**Exercise brief:**
Each line that contains the word "brick" is to be copied from the records below.

**Data under study:**
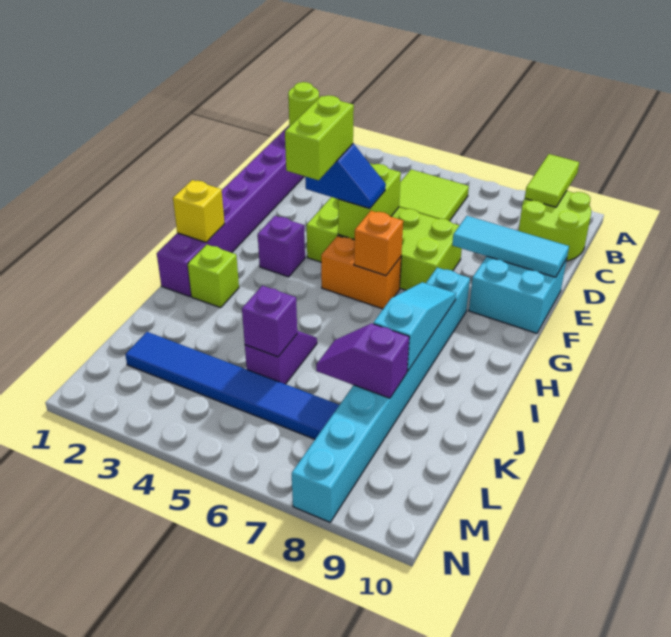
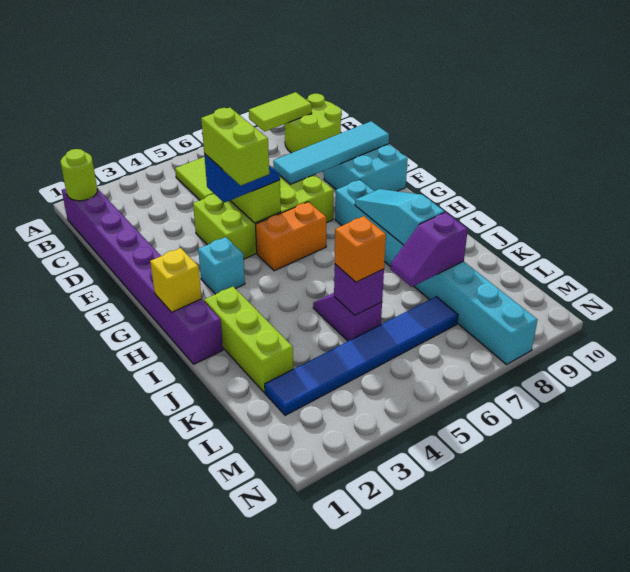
lime tile A9:B9 level 2 -> lime tile B8:B9 level 2
cyan tile E8:E10 level 2 -> cyan tile E7:E10 level 2
purple brick G3 level 1 -> cyan brick G3 level 1
orange brick G6 level 2 -> orange brick K5 level 3
lime brick I2 level 1 -> lime brick I2:K2 level 1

**Exercise response:**
purple brick G3 level 1 -> cyan brick G3 level 1
orange brick G6 level 2 -> orange brick K5 level 3
lime brick I2 level 1 -> lime brick I2:K2 level 1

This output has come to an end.